Your goal: From the line below that contains "kitchen unit: (1310, 667)" to the line that contains "boiler: (1564, 1090)", repeat every line exactly, both ends included, and nothing else.

Information shown section start

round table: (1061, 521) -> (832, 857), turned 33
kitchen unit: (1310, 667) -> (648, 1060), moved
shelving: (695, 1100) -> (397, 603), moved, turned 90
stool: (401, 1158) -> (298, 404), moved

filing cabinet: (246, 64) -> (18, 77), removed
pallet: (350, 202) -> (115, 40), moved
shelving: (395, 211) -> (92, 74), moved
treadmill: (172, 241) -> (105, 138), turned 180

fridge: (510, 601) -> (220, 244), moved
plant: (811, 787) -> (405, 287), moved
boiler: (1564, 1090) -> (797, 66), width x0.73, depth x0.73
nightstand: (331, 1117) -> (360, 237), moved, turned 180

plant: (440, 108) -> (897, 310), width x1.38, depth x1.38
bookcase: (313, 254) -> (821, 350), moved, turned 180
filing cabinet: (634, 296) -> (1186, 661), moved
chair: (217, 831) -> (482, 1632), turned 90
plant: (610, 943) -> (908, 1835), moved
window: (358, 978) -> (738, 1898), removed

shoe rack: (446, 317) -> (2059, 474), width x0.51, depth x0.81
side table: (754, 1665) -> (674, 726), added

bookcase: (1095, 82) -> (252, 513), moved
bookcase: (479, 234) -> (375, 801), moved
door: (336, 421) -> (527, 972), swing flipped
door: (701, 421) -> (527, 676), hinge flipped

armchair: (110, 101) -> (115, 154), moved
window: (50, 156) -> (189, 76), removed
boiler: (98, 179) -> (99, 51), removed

Information shown section end

Response:
kitchen unit: (1310, 667) -> (648, 1060), moved
shelving: (695, 1100) -> (397, 603), moved, turned 90
stool: (401, 1158) -> (298, 404), moved

filing cabinet: (246, 64) -> (18, 77), removed
pallet: (350, 202) -> (115, 40), moved
shelving: (395, 211) -> (92, 74), moved
treadmill: (172, 241) -> (105, 138), turned 180

fridge: (510, 601) -> (220, 244), moved
plant: (811, 787) -> (405, 287), moved
boiler: (1564, 1090) -> (797, 66), width x0.73, depth x0.73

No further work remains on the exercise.